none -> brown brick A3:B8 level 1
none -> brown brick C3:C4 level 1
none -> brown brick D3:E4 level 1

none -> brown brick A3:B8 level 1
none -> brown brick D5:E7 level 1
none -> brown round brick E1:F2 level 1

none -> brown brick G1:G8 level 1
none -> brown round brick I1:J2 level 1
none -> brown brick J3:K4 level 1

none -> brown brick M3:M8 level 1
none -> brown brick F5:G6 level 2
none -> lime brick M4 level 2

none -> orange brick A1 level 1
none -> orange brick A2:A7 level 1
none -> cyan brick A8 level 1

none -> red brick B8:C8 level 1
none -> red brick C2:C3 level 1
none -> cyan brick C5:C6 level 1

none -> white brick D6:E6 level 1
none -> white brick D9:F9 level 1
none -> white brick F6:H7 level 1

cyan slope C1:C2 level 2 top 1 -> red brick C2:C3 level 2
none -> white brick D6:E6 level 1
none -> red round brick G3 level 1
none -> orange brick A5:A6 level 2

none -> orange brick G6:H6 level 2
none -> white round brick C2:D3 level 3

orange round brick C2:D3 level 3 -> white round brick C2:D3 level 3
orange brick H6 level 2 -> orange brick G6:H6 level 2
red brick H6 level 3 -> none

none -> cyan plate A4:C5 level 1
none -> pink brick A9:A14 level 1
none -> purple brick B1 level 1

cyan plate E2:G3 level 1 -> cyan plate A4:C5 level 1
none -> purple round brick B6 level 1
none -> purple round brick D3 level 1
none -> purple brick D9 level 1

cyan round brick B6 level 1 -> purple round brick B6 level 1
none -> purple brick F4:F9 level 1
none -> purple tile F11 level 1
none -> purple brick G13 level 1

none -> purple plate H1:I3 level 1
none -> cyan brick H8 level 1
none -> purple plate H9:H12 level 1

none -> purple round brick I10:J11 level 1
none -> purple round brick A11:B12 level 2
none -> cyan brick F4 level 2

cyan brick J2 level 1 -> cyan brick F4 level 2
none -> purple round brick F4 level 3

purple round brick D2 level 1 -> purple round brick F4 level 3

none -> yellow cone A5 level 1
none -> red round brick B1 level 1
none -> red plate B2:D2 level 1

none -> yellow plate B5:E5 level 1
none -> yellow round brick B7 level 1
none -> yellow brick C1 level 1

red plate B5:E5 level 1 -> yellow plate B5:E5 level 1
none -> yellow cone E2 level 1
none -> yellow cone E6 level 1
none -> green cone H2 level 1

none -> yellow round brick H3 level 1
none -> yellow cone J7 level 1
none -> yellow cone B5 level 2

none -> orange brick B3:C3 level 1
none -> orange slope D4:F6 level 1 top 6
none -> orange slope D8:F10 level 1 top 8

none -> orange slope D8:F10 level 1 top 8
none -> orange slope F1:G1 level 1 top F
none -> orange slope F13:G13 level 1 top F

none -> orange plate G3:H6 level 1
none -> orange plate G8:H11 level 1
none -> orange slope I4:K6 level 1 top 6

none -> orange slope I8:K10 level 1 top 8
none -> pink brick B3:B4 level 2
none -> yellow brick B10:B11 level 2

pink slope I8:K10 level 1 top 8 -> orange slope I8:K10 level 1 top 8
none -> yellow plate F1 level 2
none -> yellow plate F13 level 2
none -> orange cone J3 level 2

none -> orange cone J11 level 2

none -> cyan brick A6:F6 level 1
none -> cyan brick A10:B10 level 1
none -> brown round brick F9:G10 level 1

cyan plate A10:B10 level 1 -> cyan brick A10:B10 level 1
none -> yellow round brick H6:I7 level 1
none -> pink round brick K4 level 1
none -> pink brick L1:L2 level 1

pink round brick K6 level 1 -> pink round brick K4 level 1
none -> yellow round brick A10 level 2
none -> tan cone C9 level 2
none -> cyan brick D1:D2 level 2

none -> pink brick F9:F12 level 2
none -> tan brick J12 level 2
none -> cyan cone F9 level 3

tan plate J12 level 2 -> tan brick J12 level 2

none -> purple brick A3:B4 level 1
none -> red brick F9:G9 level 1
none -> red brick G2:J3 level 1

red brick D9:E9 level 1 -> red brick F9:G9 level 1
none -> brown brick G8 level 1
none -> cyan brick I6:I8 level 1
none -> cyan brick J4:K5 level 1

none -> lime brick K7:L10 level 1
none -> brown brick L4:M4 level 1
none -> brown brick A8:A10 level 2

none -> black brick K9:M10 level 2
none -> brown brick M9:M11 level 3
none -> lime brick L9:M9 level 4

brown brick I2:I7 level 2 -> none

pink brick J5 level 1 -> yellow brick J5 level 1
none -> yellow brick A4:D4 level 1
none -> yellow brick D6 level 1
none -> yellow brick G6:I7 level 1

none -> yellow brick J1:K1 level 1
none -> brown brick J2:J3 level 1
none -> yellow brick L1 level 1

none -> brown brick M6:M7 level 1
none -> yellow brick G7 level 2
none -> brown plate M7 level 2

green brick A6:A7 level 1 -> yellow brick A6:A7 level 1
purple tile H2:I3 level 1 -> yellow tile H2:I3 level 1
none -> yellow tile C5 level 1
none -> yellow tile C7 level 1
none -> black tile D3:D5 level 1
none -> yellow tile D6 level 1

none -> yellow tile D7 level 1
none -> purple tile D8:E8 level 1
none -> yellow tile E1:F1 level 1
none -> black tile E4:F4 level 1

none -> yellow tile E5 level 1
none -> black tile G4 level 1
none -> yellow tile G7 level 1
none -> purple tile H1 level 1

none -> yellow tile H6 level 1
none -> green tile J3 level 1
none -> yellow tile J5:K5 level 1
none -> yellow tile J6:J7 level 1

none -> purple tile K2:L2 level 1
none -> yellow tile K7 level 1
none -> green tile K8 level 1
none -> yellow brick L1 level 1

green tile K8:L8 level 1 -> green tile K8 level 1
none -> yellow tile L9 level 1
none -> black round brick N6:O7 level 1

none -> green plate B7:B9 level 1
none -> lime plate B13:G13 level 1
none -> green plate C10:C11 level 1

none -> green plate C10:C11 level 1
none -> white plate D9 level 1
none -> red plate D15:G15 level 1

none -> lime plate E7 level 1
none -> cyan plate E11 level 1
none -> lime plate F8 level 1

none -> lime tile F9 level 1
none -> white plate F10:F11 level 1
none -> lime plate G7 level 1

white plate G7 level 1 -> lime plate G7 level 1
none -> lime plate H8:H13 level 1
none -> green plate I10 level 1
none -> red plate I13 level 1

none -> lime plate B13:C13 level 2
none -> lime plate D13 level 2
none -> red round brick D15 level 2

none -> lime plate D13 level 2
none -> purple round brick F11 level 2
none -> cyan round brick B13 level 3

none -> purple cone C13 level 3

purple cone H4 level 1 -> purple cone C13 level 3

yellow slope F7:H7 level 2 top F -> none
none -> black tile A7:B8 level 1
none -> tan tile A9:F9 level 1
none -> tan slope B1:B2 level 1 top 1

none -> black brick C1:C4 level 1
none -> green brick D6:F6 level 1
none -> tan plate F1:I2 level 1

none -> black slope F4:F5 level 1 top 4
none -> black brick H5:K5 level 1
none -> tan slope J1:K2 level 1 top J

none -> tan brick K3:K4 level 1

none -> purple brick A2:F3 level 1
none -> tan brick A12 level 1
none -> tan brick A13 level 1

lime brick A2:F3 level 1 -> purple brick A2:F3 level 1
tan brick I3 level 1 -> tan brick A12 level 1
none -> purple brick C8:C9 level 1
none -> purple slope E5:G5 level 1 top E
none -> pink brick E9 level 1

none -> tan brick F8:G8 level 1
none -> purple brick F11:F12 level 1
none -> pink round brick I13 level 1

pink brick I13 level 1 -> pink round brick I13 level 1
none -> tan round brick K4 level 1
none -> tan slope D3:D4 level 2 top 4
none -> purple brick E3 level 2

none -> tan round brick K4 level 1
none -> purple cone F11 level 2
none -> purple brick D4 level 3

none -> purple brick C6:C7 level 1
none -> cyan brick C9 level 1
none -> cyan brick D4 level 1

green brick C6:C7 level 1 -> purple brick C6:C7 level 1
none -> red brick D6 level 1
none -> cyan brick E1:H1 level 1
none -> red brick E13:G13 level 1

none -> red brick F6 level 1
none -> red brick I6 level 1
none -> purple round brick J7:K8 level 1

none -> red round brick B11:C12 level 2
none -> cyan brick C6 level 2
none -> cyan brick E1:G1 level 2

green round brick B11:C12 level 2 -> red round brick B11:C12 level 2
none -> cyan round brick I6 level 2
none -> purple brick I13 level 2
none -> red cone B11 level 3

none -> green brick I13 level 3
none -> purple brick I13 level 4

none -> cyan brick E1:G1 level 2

--- EXERCISE GOAL ---
Only lines holding the word "black" are wanted; copy each one from the listing.

--- ANSWER SPACE ---
none -> black brick K9:M10 level 2
none -> black tile D3:D5 level 1
none -> black tile E4:F4 level 1
none -> black tile G4 level 1
none -> black round brick N6:O7 level 1
none -> black tile A7:B8 level 1
none -> black brick C1:C4 level 1
none -> black slope F4:F5 level 1 top 4
none -> black brick H5:K5 level 1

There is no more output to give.